Content starts

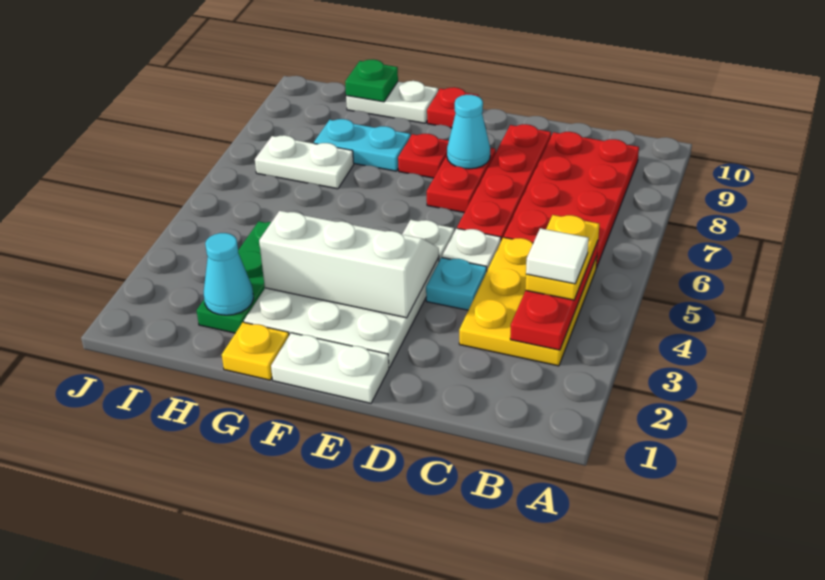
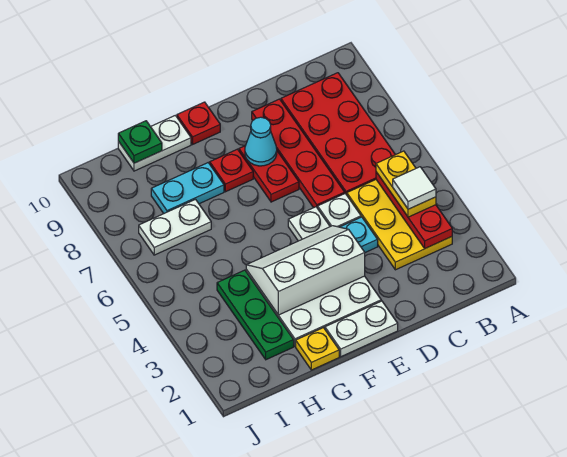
cyan cone H2 level 2 -> none

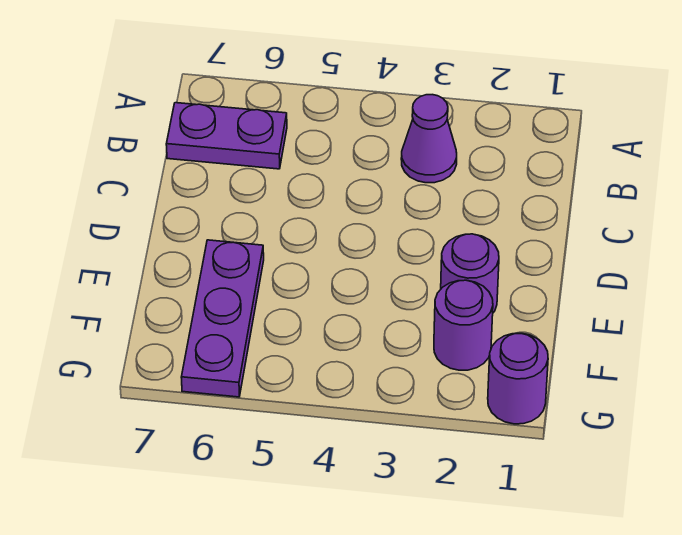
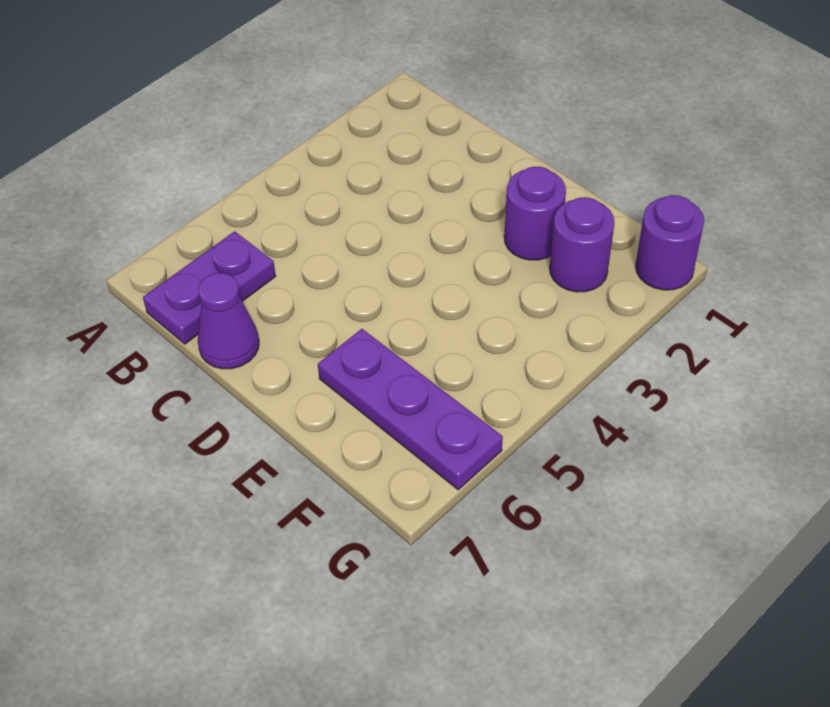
purple cone B3 level 1 -> purple cone C7 level 1

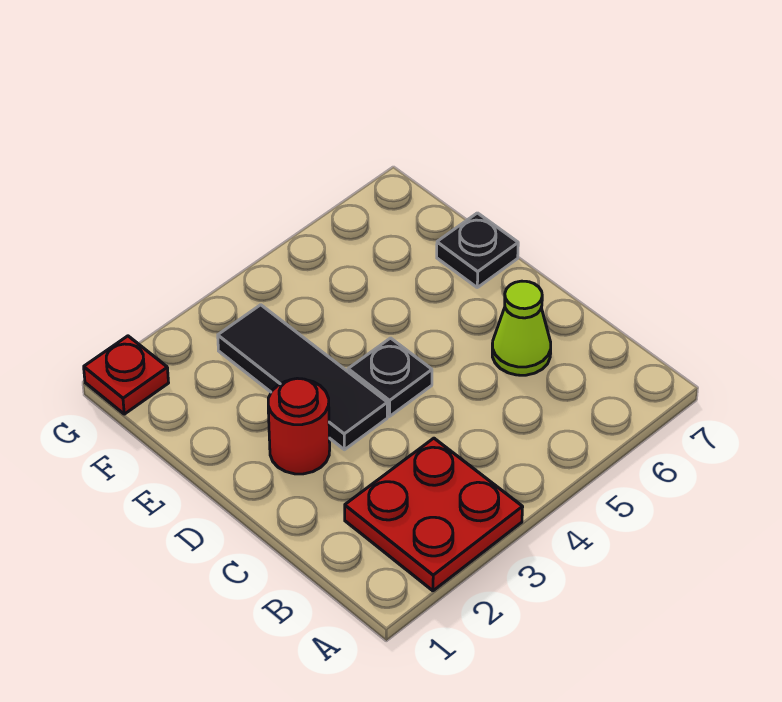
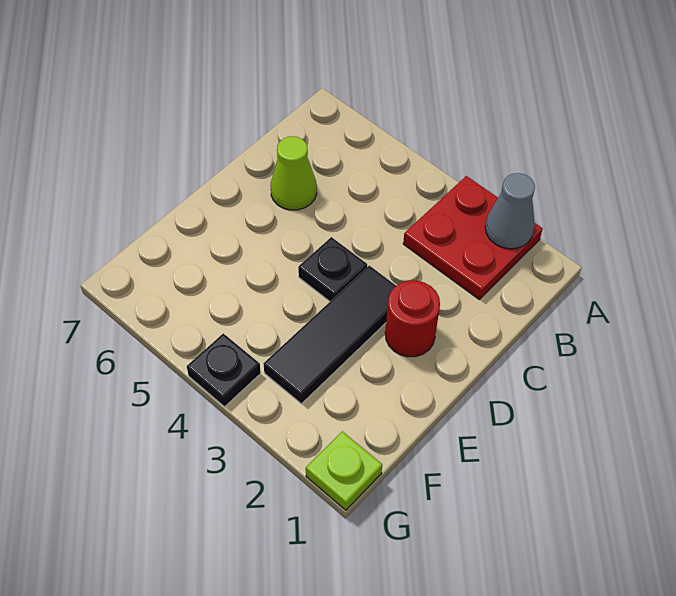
none -> grey cone A2 level 2
black plate E7 level 1 -> black plate G4 level 1
red plate G1 level 1 -> lime plate G1 level 1

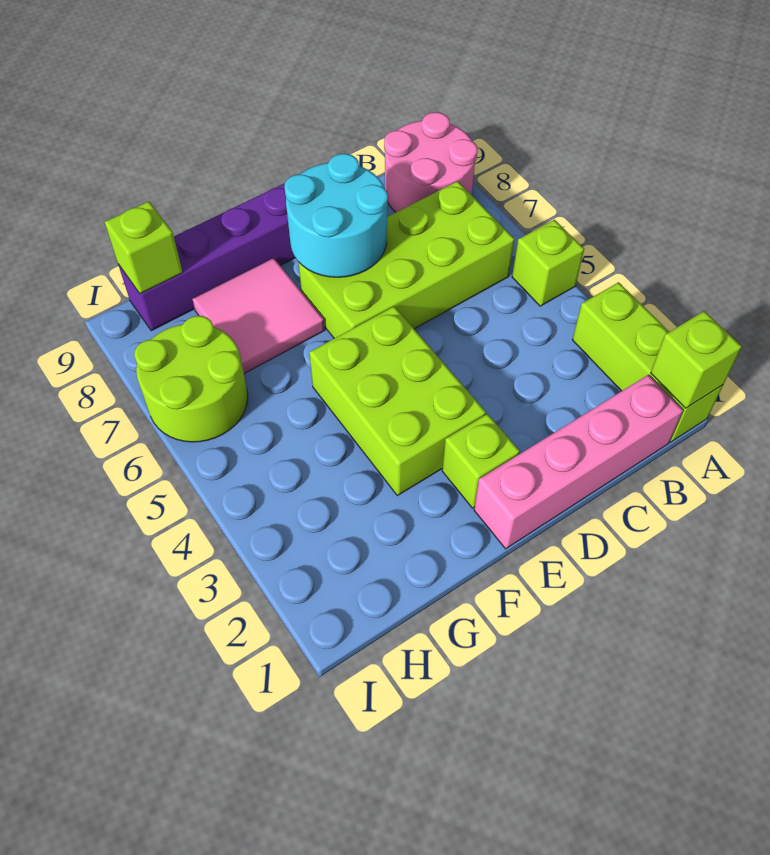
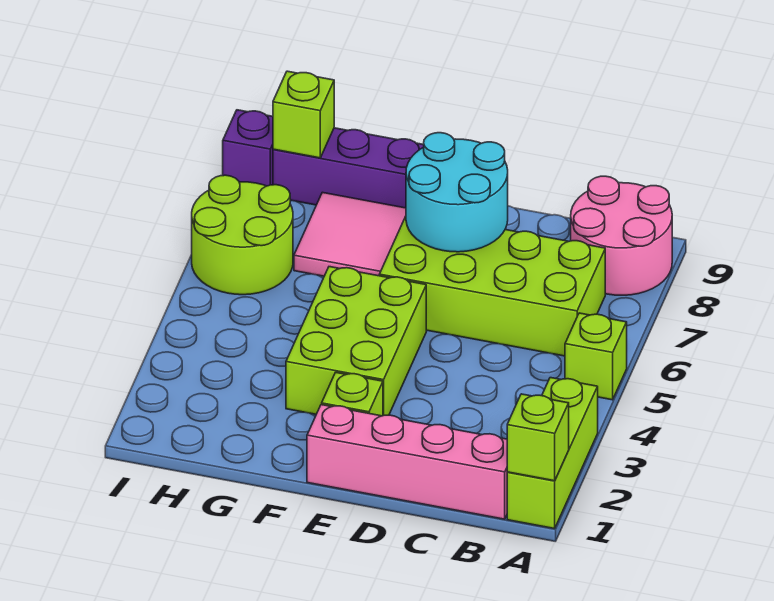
none -> purple brick I9 level 1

Content ends

Each line of the listing above should be retyped exactly, with no pictures.

RESULT OF THE EXERCISE
cyan cone H2 level 2 -> none

purple cone B3 level 1 -> purple cone C7 level 1

none -> grey cone A2 level 2
black plate E7 level 1 -> black plate G4 level 1
red plate G1 level 1 -> lime plate G1 level 1

none -> purple brick I9 level 1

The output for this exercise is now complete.